### Supplied material
= Beginning of Section =
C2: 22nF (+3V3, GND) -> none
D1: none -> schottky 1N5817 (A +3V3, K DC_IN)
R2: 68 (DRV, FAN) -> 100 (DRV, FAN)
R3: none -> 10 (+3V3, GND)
= End of Section =
= Beginning of Section =
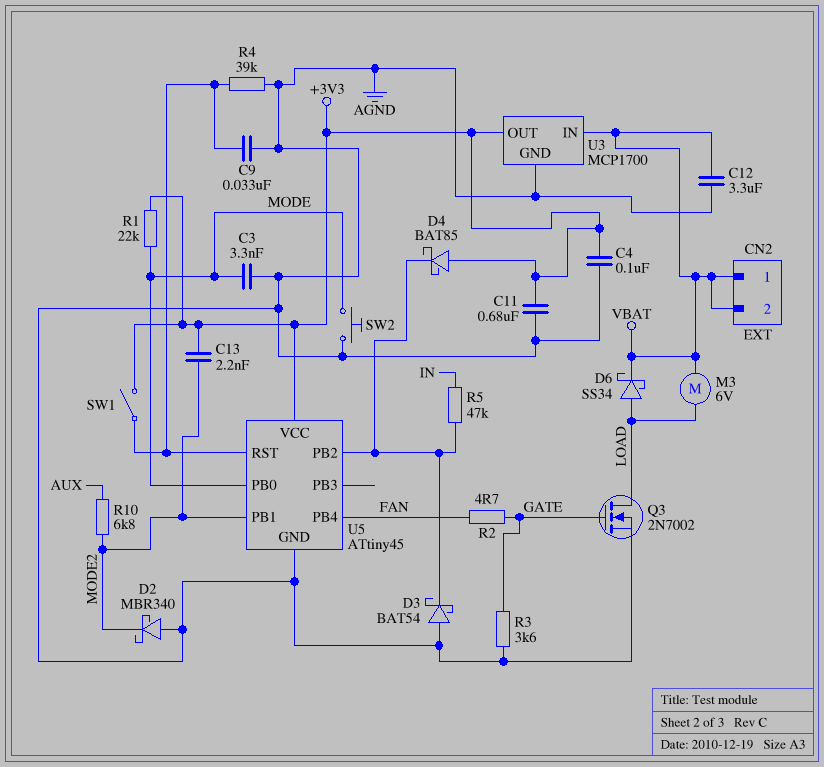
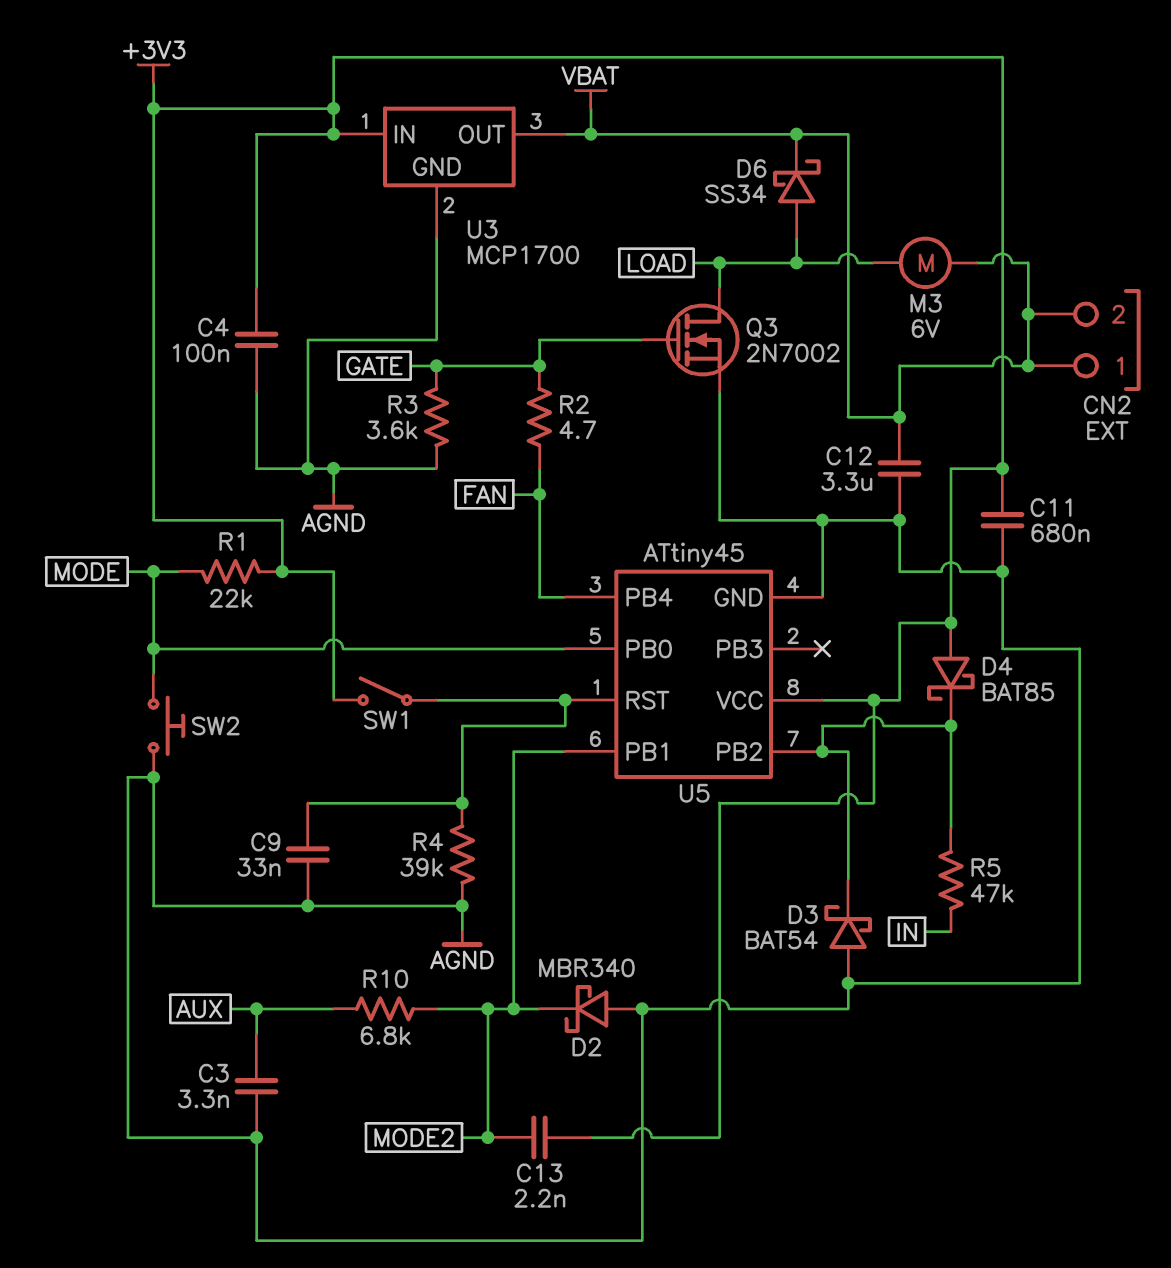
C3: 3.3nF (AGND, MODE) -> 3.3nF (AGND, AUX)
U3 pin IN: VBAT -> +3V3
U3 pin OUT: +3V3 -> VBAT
= End of Section =
= Beginning of Section =
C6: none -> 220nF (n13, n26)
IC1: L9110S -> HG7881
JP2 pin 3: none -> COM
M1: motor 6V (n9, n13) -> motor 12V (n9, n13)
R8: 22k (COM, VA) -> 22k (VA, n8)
= End of Section =
An exact copy of the lines above, from the one containing "D1: none -> schottky 1N5817 (A +3V3, K DC_IN)" down to the one containing "R3: none -> 10 (+3V3, GND)" and including both, is the whole answer; retype it and nothing else.

### Exercise output
D1: none -> schottky 1N5817 (A +3V3, K DC_IN)
R2: 68 (DRV, FAN) -> 100 (DRV, FAN)
R3: none -> 10 (+3V3, GND)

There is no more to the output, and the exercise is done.